* [What you will do]
Count how many lines of the data include the string "diode", then say that number and stop.

Stored data:
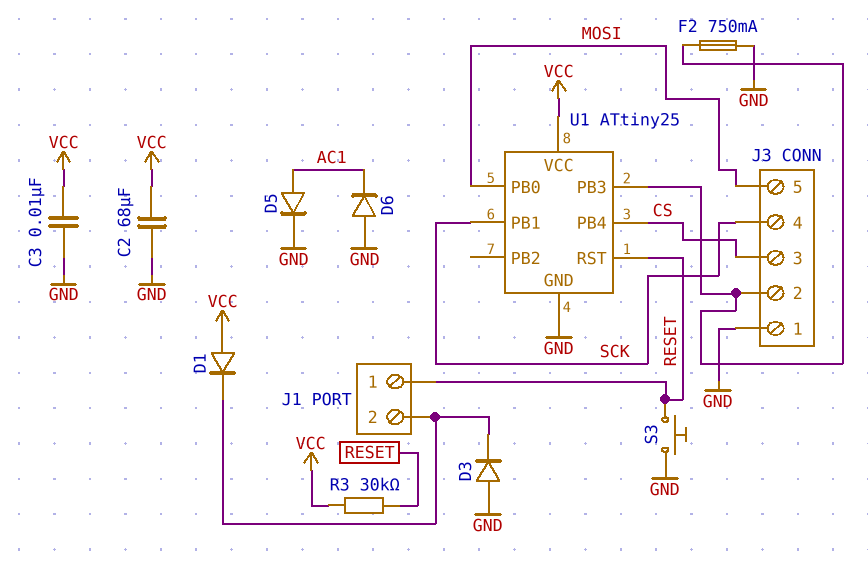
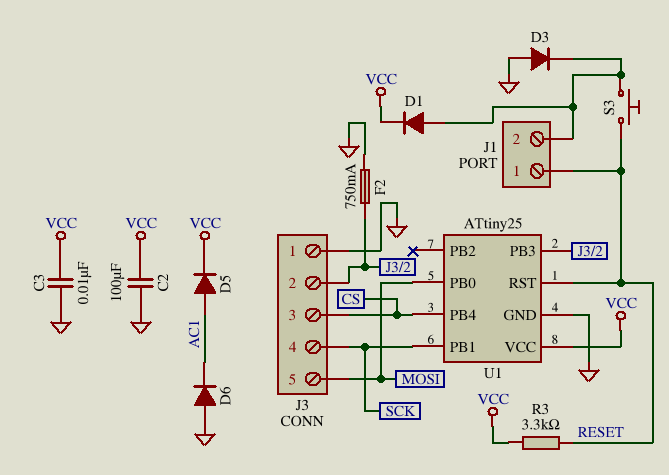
C2: 68uF (GND, VCC) -> 100uF (GND, VCC)
D1: diode (A VCC, K J1/2) -> diode (A J1/2, K VCC)
D5: diode (A AC1, K GND) -> diode (A AC1, K VCC)
R3: 30k (RESET, VCC) -> 3.3k (RESET, VCC)
S3: button (GND, RESET) -> button (J1/2, RESET)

* [Output of the task]
2